What you need to do - Your copy should repeat each record exactly and contain none of the pictures.

--- Provided data ---

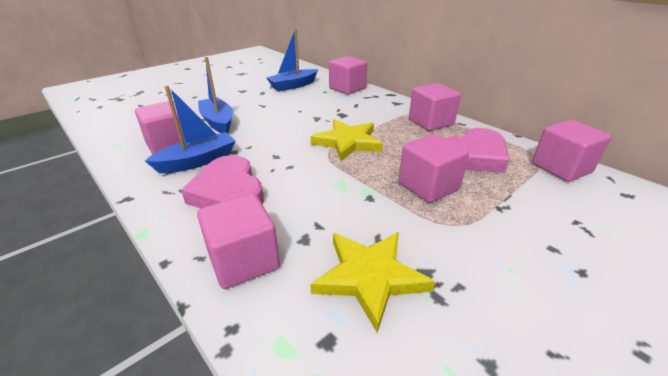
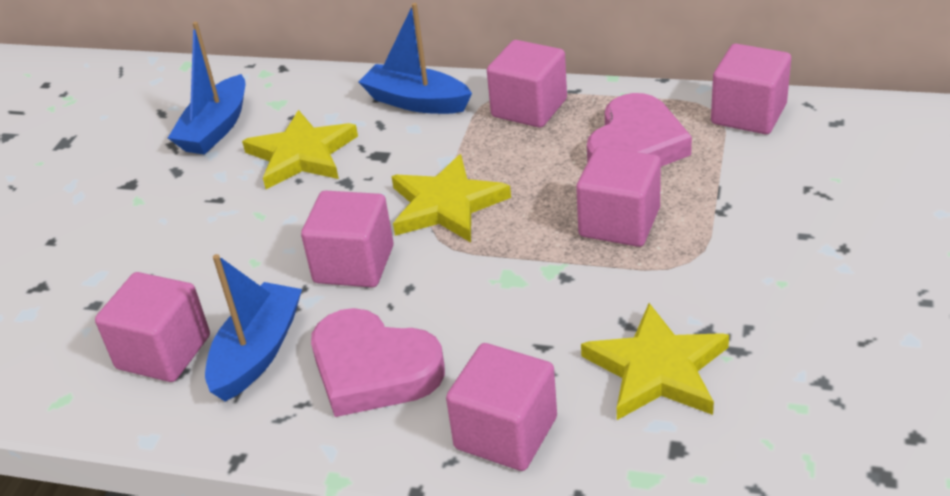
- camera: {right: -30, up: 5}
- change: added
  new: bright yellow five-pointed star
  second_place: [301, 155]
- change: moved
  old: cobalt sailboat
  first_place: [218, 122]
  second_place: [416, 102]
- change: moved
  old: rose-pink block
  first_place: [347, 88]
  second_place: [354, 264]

---

Solution below -
- camera: {right: -30, up: 5}
- change: added
  new: bright yellow five-pointed star
  second_place: [301, 155]
- change: moved
  old: cobalt sailboat
  first_place: [218, 122]
  second_place: [416, 102]
- change: moved
  old: rose-pink block
  first_place: [347, 88]
  second_place: [354, 264]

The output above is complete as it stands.